### What the task asks
A verbatim reproduction of the following listing is required; omit the pictures.
# # # # # # #
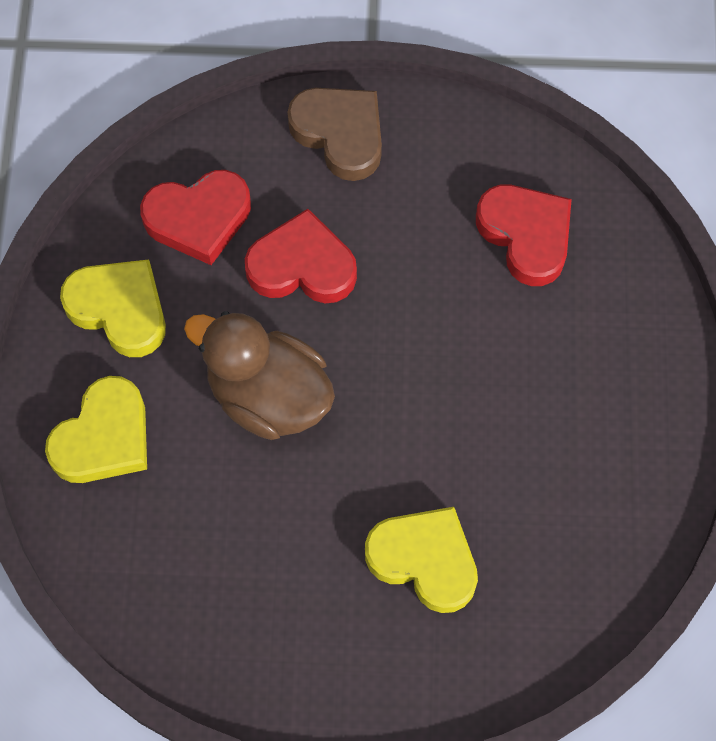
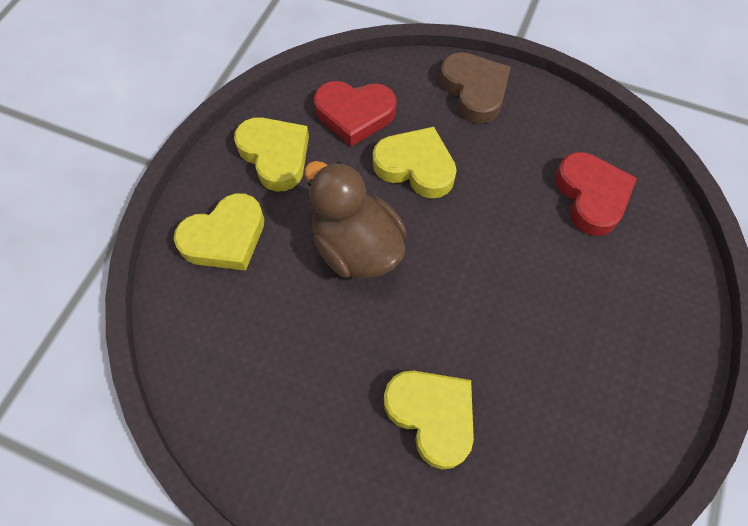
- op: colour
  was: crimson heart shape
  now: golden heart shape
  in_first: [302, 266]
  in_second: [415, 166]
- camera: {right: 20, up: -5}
# # # # # # #
### Exercise result
- op: colour
  was: crimson heart shape
  now: golden heart shape
  in_first: [302, 266]
  in_second: [415, 166]
- camera: {right: 20, up: -5}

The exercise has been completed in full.